▸ EXERCISE INSTRUCTIONS:
Below are some records; output exactly the lines from the line with "R104: none -> 62k (BTN, GND)" to the line with "U105: TC118S -> L9110S", both ends kept, and nothing more.

▸ DATA FOR THIS EXERCISE:
---*---

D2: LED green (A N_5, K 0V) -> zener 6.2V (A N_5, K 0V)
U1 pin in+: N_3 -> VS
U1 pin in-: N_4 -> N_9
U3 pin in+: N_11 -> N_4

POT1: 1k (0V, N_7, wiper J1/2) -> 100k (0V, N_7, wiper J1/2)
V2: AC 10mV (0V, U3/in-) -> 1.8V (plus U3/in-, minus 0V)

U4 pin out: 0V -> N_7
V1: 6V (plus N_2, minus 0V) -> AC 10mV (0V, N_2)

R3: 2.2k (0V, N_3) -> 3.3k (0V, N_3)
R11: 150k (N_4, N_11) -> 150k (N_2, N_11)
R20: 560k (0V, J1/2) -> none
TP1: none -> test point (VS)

---*---

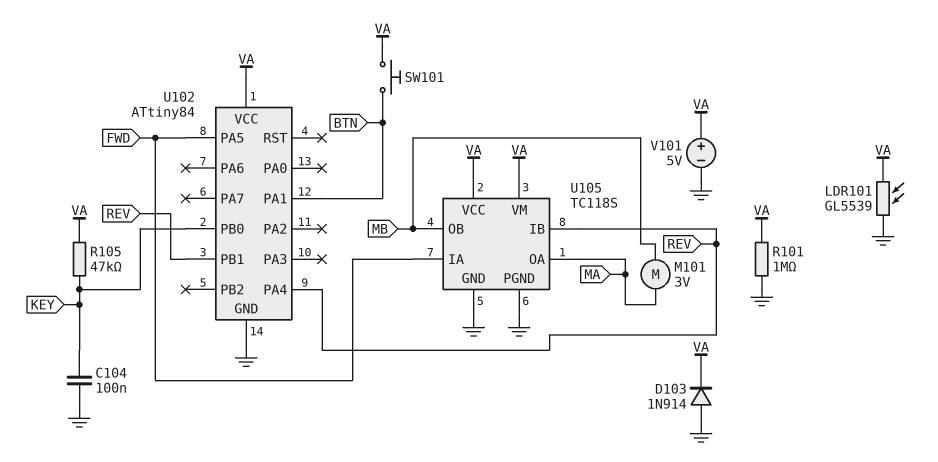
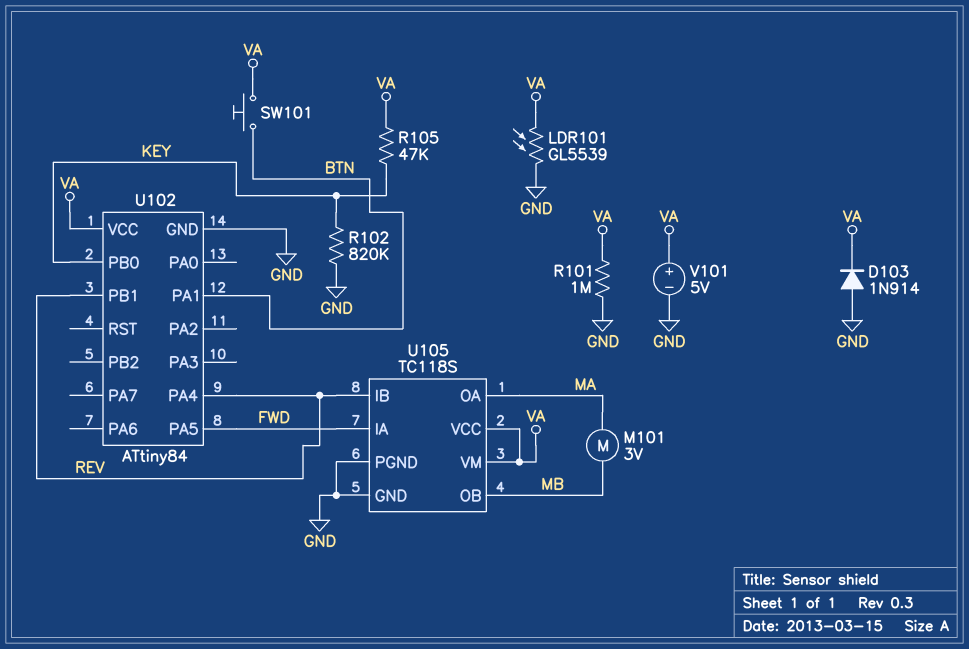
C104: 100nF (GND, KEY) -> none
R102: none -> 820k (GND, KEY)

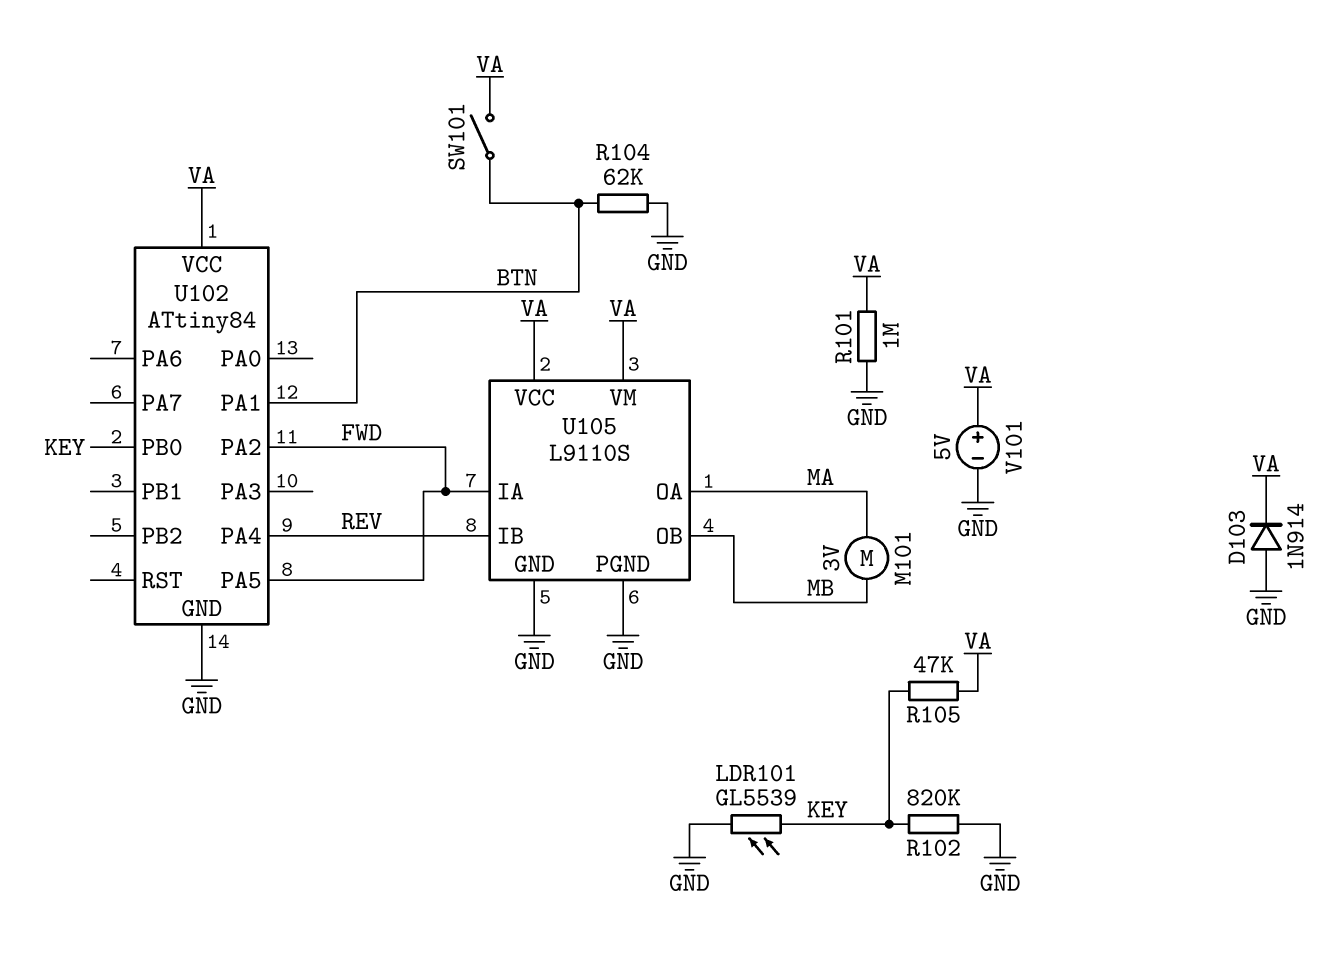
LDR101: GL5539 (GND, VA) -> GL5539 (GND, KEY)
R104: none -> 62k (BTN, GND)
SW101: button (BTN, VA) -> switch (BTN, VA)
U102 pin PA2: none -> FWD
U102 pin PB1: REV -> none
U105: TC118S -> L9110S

---*---

▸ TASK ANSWER:
R104: none -> 62k (BTN, GND)
SW101: button (BTN, VA) -> switch (BTN, VA)
U102 pin PA2: none -> FWD
U102 pin PB1: REV -> none
U105: TC118S -> L9110S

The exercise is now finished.